EXERCISE DATA:
-----
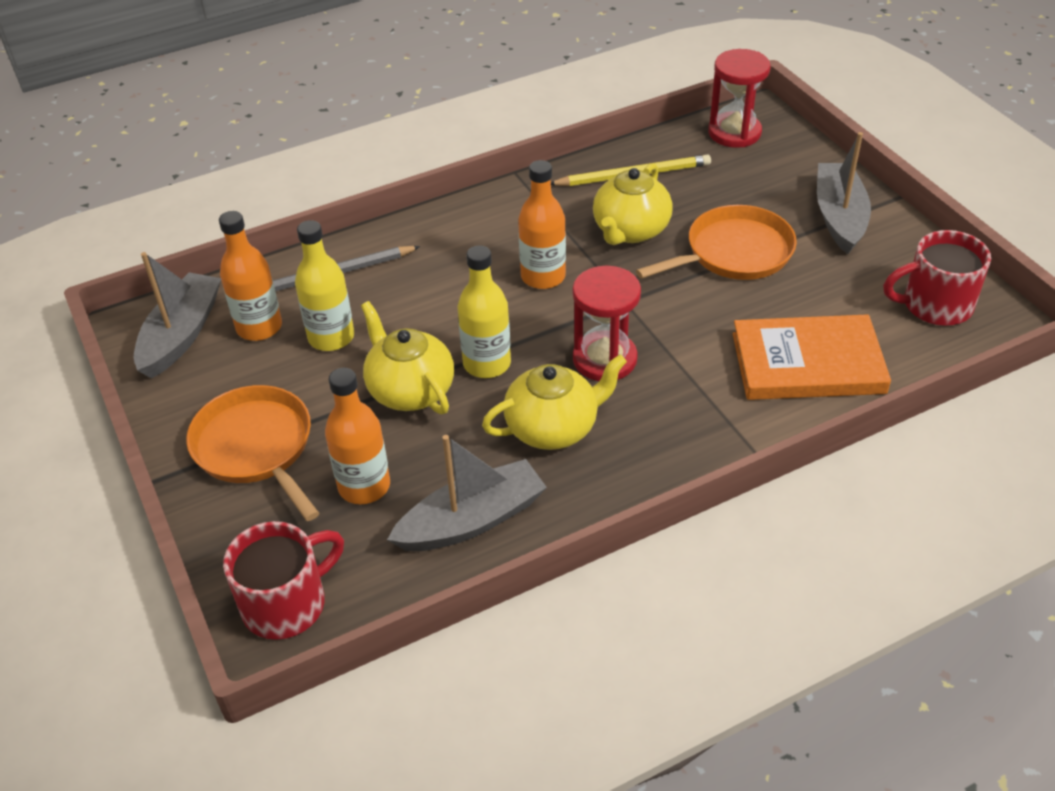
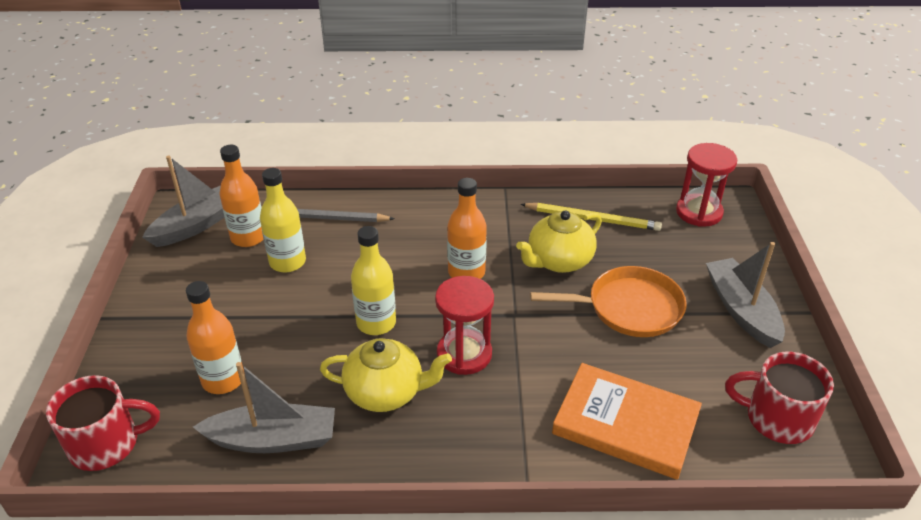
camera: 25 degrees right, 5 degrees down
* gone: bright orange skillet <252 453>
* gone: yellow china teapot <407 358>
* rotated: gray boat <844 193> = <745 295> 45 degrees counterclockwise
-----
Across the material above, how many lines have the word "gone" in them? Answer with a bare number.

WORKED SOLUTION: 2